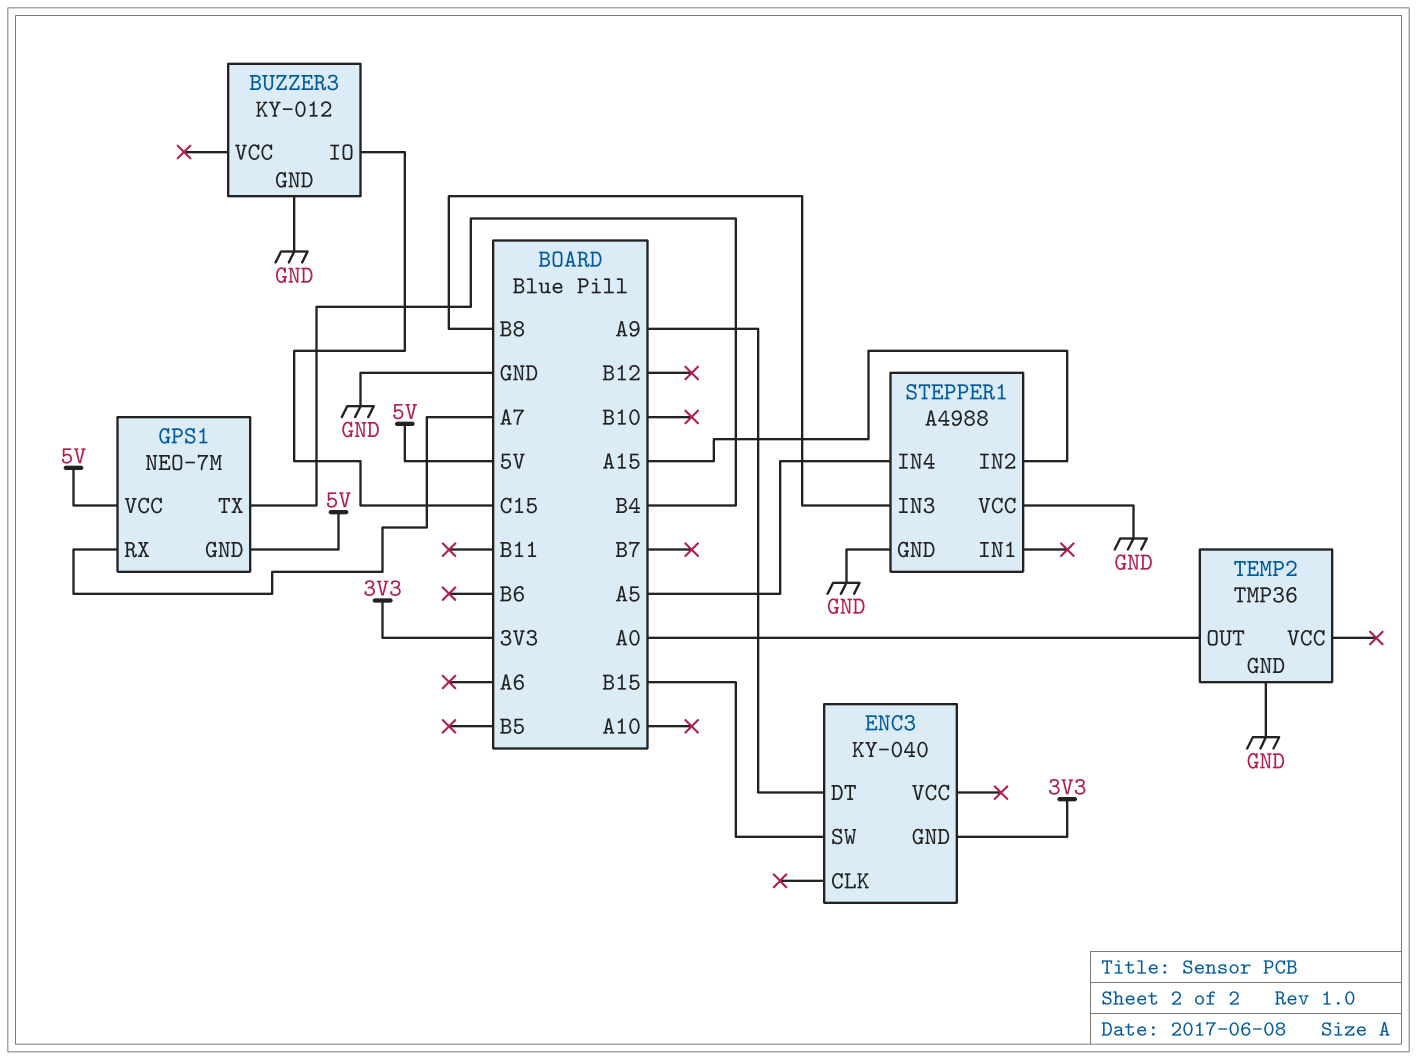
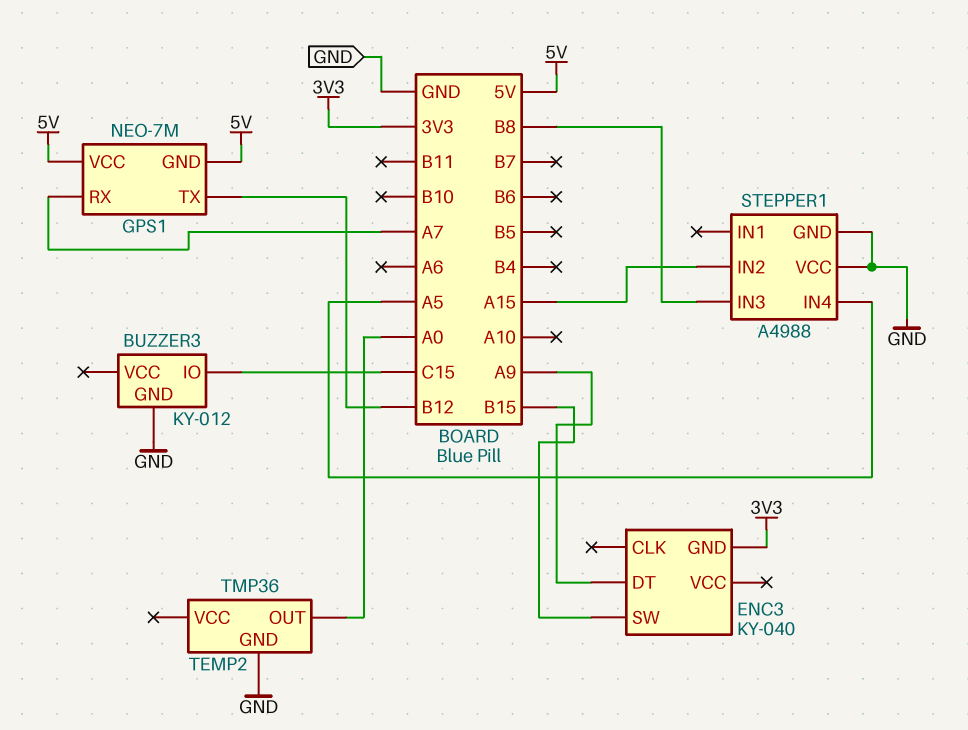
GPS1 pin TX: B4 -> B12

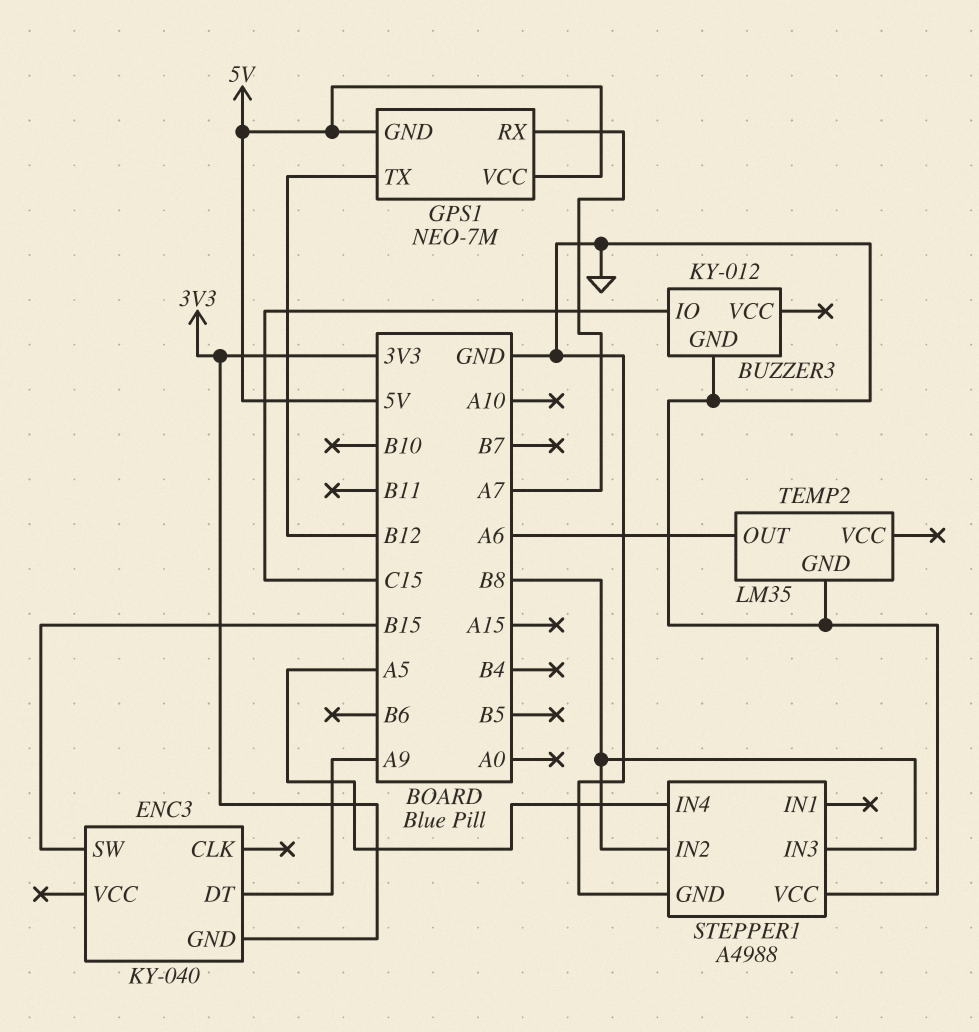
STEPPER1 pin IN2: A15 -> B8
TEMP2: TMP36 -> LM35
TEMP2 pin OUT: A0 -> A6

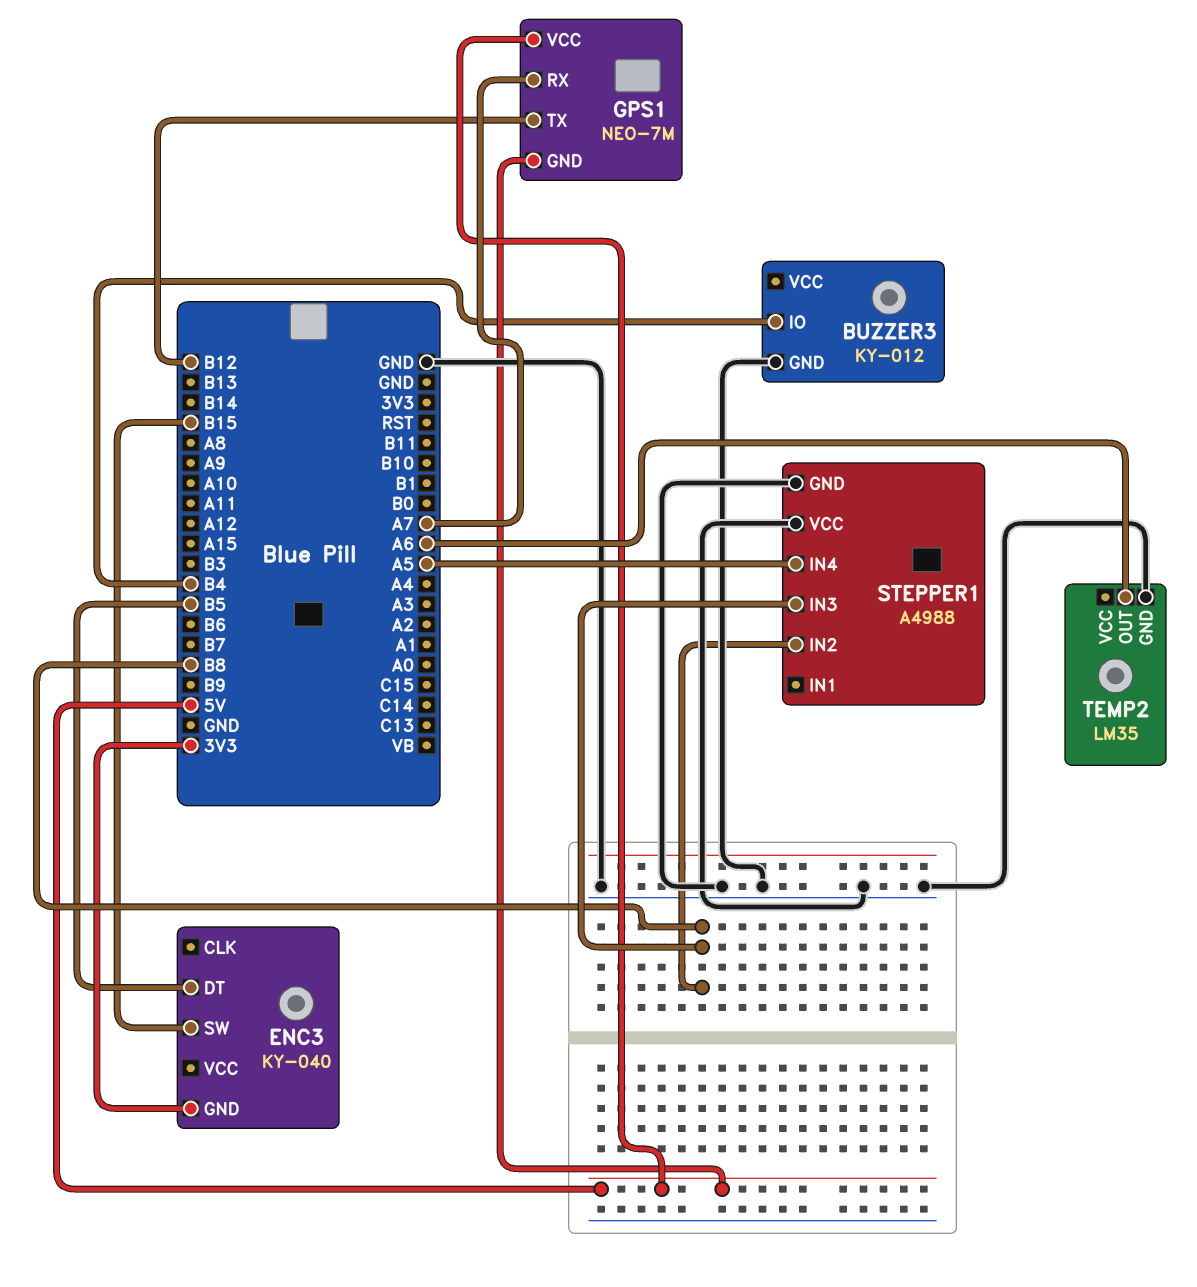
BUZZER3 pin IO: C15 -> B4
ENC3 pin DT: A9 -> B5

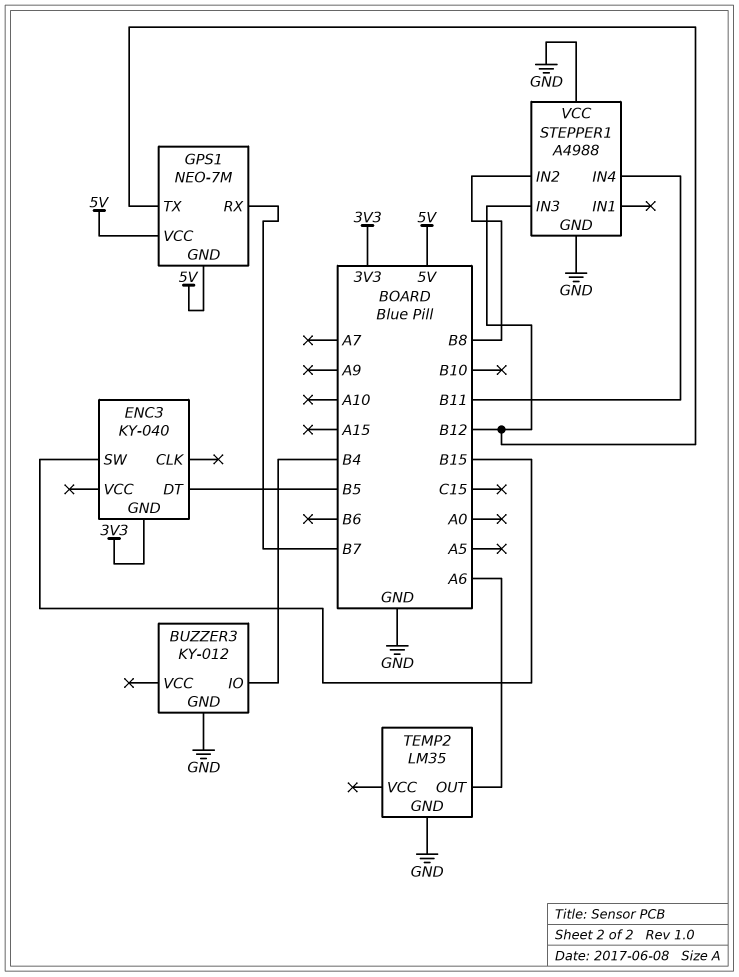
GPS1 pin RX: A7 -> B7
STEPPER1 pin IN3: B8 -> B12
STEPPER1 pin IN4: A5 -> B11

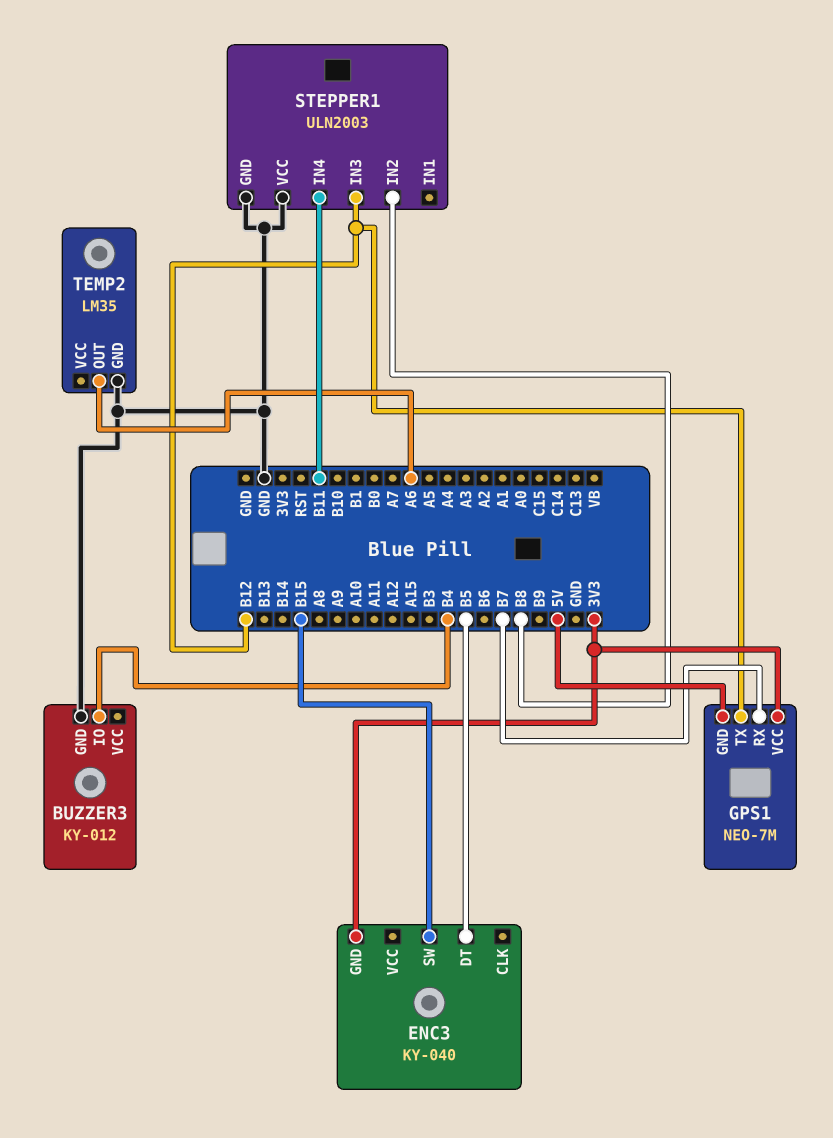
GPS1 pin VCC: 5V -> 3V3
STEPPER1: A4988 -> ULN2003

^^^^^^^^^^^^^^^^

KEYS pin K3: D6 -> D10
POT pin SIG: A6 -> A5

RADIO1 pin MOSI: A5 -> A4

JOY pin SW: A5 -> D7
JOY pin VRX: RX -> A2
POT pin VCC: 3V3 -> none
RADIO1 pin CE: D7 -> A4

^^^^^^^^^^^^^^^^

→ Your assignment
Would you please copy exactly the part of the entries above that begins at the line containing "JOY pin VRX: RX -> A2" and ends at the line containing "RADIO1 pin CE: D7 -> A4", both lines included?

→ Written answer
JOY pin VRX: RX -> A2
POT pin VCC: 3V3 -> none
RADIO1 pin CE: D7 -> A4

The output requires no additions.